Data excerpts
+++
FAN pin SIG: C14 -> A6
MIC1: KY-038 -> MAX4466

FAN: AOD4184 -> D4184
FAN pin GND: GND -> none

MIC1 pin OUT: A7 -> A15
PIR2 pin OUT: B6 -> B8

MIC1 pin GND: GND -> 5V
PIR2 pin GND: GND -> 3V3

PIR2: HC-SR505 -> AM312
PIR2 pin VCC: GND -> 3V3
+++
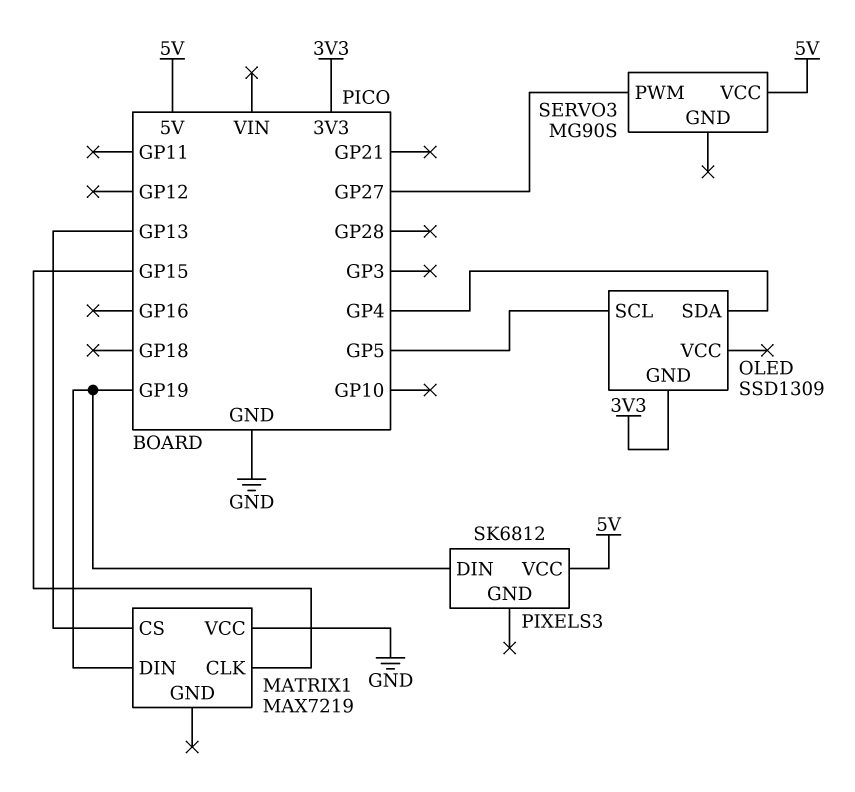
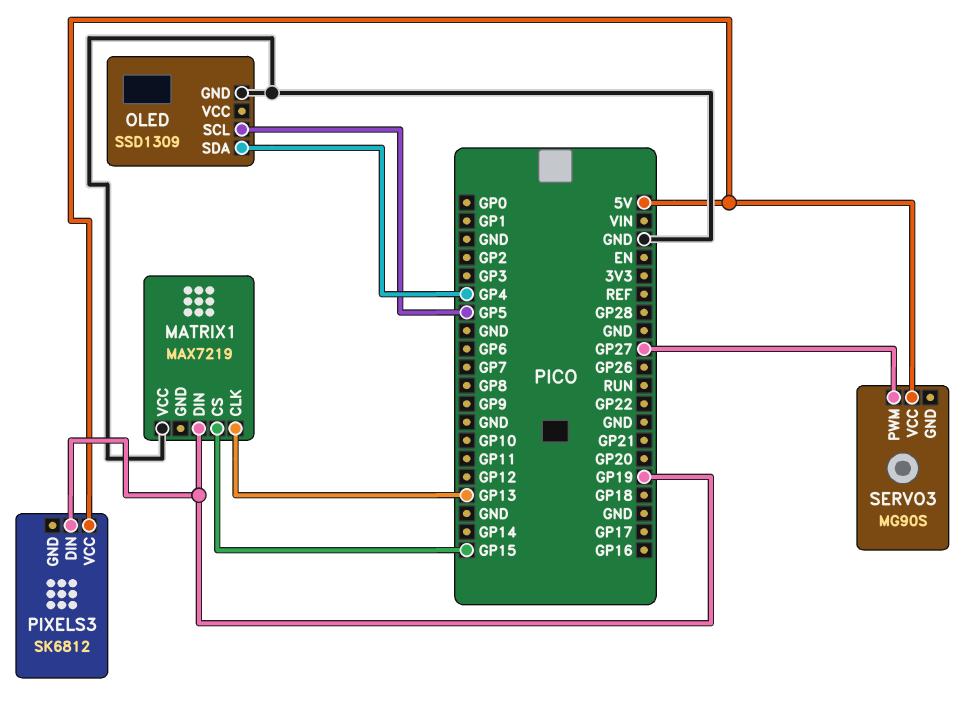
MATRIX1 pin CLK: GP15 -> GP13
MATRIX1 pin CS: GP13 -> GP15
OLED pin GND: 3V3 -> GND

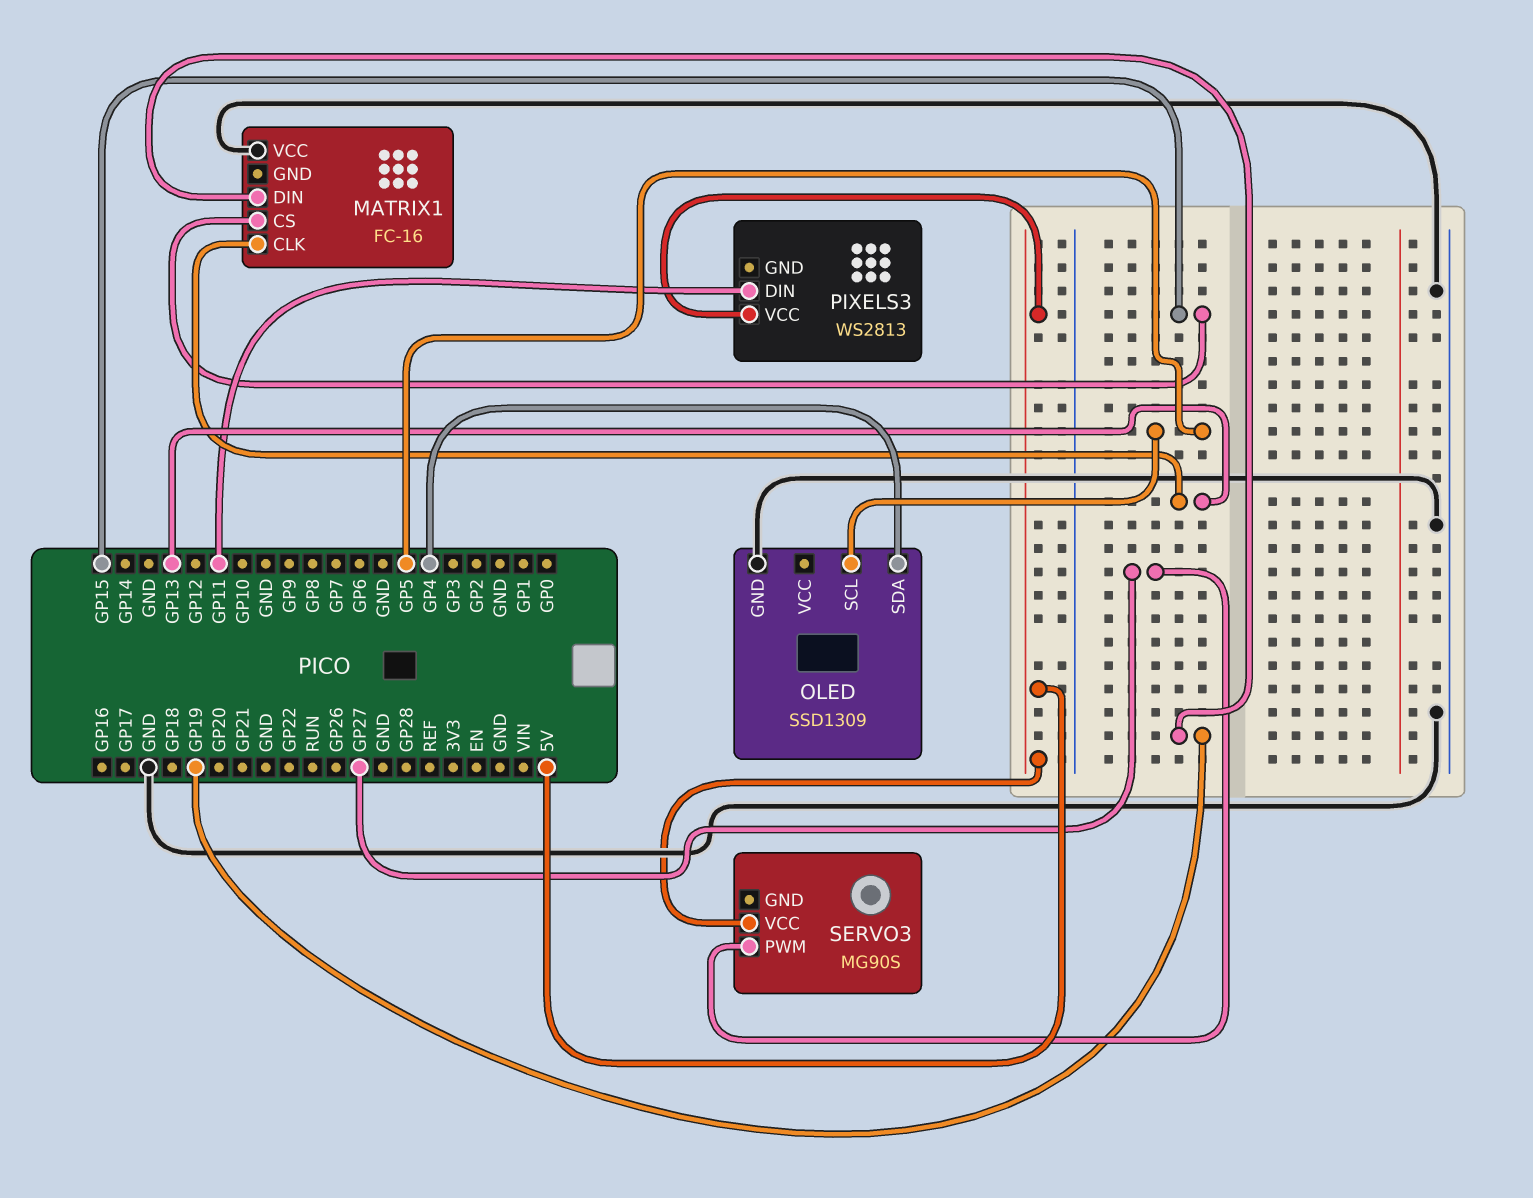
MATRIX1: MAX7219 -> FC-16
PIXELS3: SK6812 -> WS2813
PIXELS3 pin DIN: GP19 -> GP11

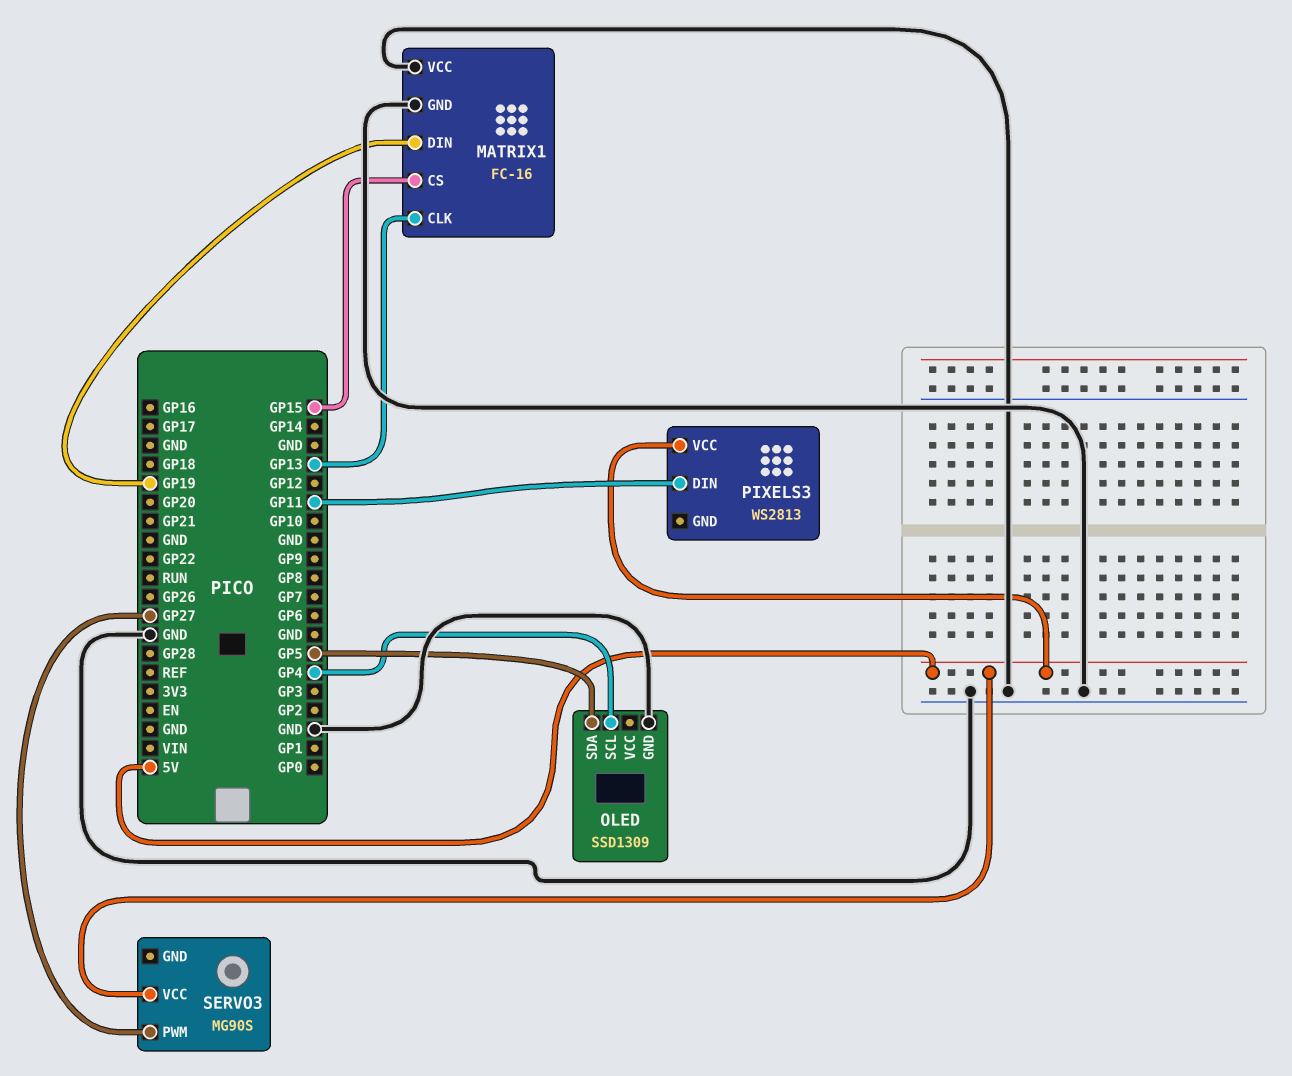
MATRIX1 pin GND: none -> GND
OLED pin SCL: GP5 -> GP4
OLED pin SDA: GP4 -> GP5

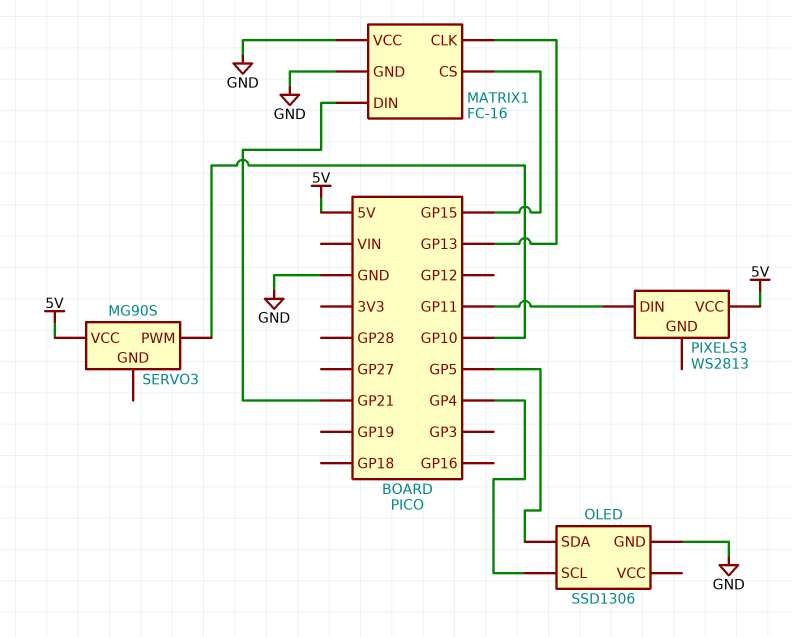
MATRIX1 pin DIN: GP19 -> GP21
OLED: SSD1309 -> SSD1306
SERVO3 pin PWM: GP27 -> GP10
+++
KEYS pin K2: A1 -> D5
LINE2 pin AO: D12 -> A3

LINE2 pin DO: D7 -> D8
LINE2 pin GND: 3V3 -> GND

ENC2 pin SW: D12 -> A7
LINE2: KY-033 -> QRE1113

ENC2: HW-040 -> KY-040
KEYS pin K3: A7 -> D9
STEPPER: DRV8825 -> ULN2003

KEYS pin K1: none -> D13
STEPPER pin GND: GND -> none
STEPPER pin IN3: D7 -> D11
+++
Both end lines included, restate word for word the lines above from the line with "MIC1 pin GND: GND -> 5V" to the line with "PIR2 pin VCC: GND -> 3V3", and nothing else.

MIC1 pin GND: GND -> 5V
PIR2 pin GND: GND -> 3V3

PIR2: HC-SR505 -> AM312
PIR2 pin VCC: GND -> 3V3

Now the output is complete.